[GIVEN DATA — start]

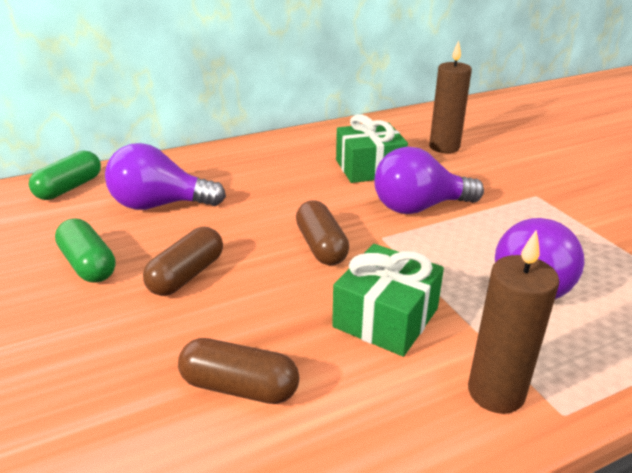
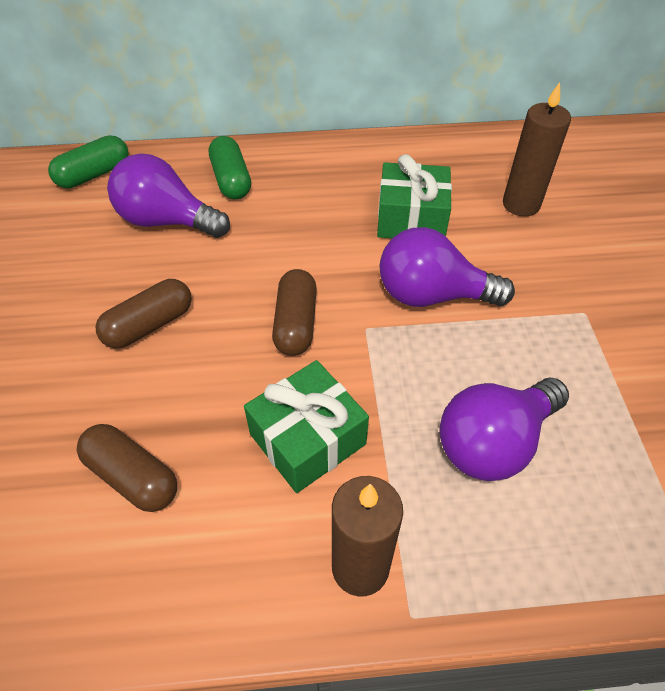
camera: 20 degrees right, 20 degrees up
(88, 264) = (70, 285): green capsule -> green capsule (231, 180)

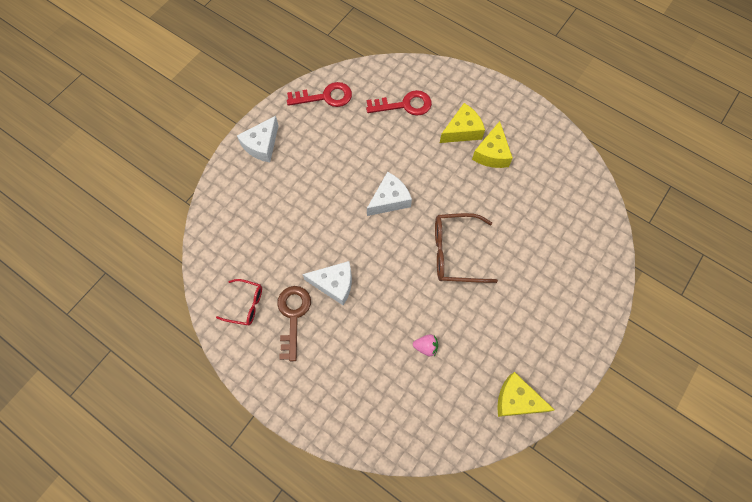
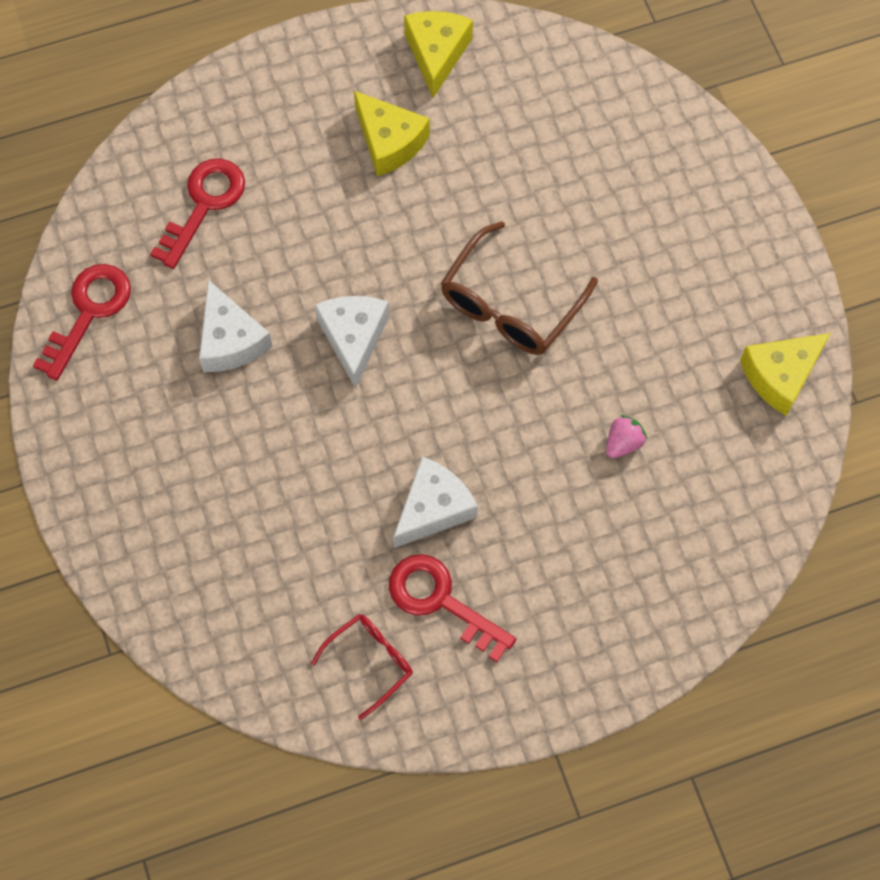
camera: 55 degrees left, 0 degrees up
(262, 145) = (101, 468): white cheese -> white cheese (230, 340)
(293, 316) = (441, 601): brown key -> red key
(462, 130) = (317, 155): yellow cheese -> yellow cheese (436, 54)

[GIVEN DATA — finish]
[GIVEN DATA — start]

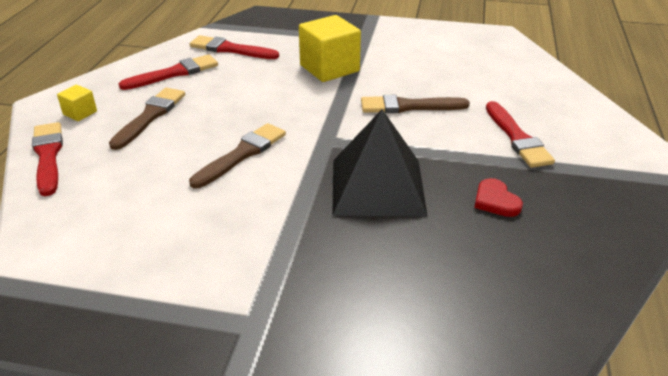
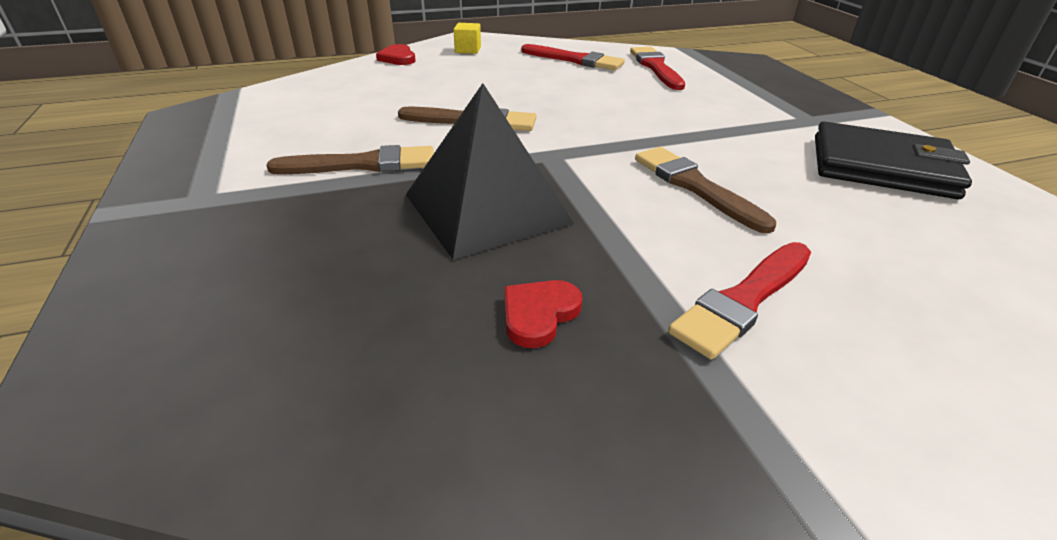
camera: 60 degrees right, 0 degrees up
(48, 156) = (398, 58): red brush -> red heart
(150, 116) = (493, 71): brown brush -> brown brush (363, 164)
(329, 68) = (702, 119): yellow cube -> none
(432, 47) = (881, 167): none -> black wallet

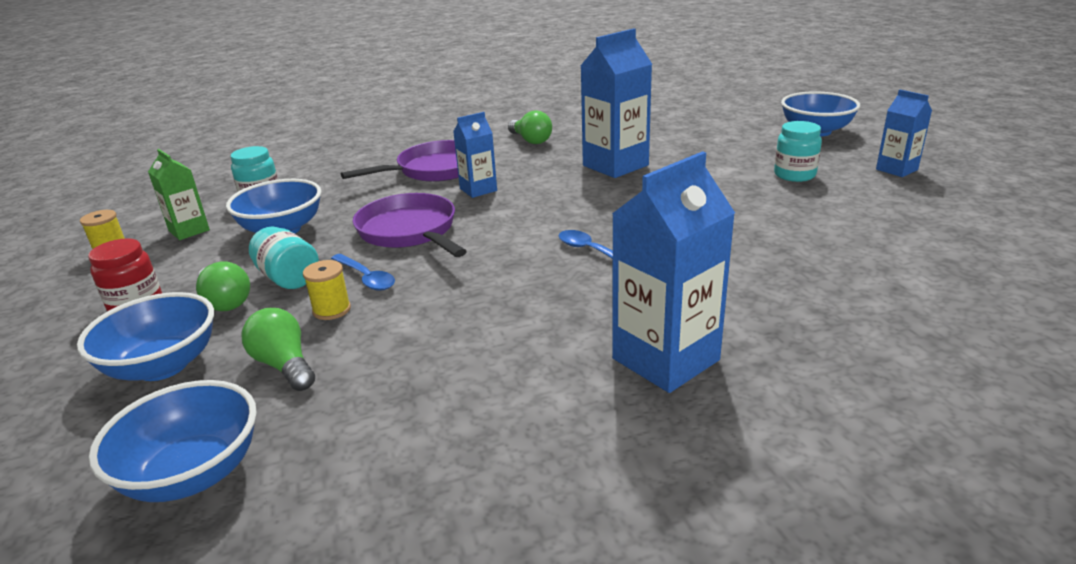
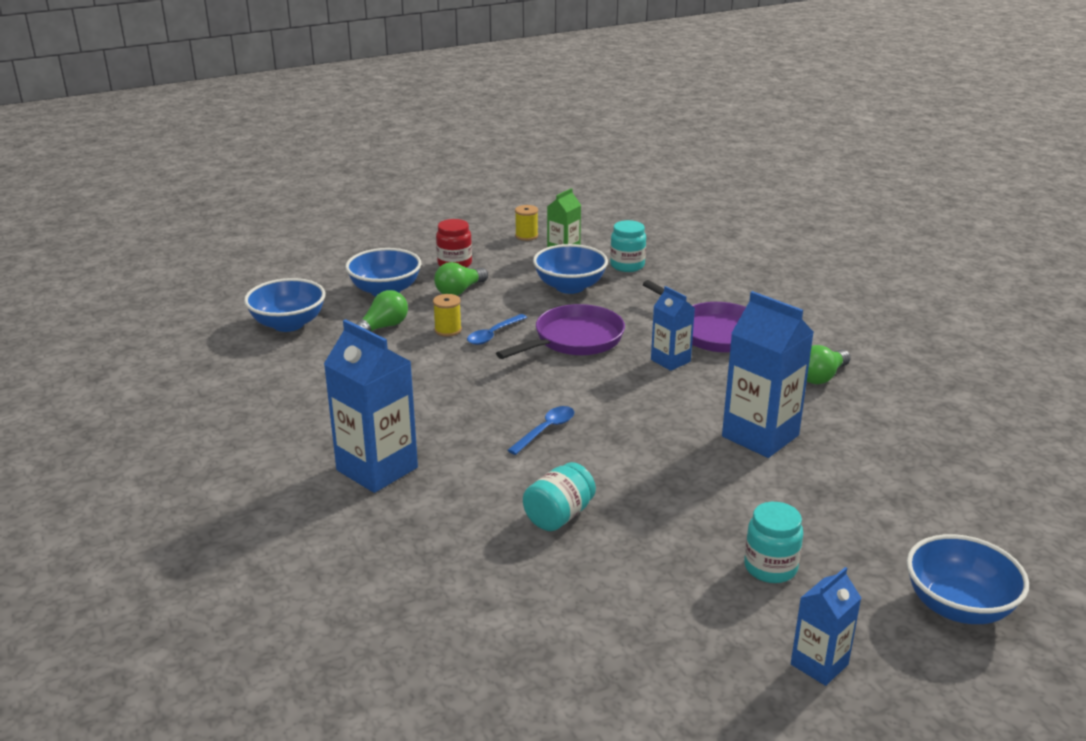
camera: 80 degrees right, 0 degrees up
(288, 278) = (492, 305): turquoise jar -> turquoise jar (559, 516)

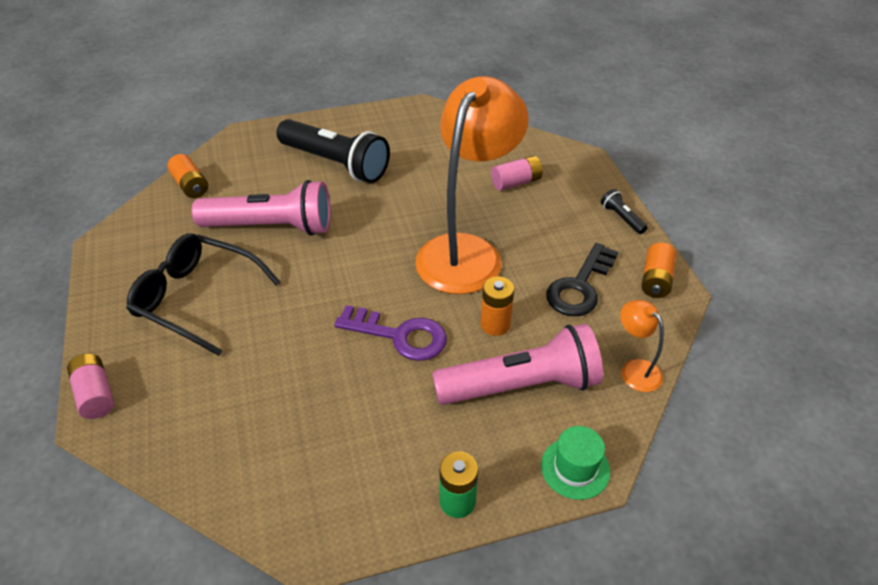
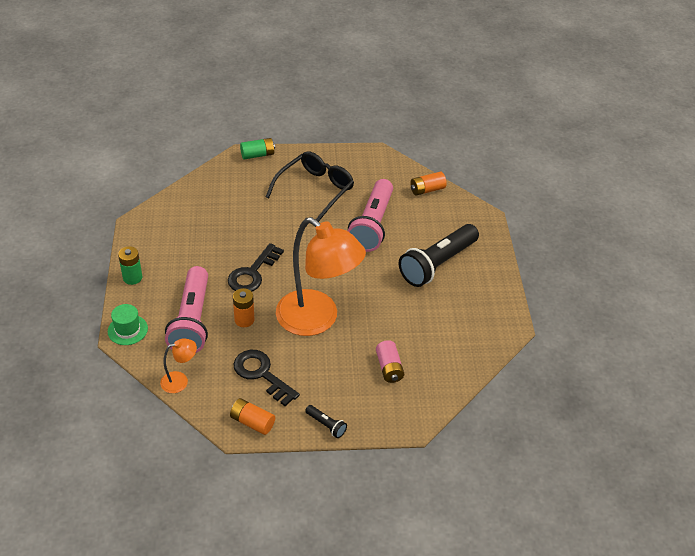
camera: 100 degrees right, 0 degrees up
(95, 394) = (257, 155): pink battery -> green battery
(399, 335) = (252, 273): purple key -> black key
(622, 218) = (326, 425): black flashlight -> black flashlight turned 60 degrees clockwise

[GIVEN DATA — finish]

● EXERCISE OBJECTIVE
Above are some entries; copy exactly the lines from the line with "camera: 60 degrees right, 0 degrees up" through the line with "(622, 218) = (326, 425): black", both included, but none of the pictures.

● RESPONSE AREA
camera: 60 degrees right, 0 degrees up
(48, 156) = (398, 58): red brush -> red heart
(150, 116) = (493, 71): brown brush -> brown brush (363, 164)
(329, 68) = (702, 119): yellow cube -> none
(432, 47) = (881, 167): none -> black wallet

camera: 80 degrees right, 0 degrees up
(288, 278) = (492, 305): turquoise jar -> turquoise jar (559, 516)

camera: 100 degrees right, 0 degrees up
(95, 394) = (257, 155): pink battery -> green battery
(399, 335) = (252, 273): purple key -> black key
(622, 218) = (326, 425): black flashlight -> black flashlight turned 60 degrees clockwise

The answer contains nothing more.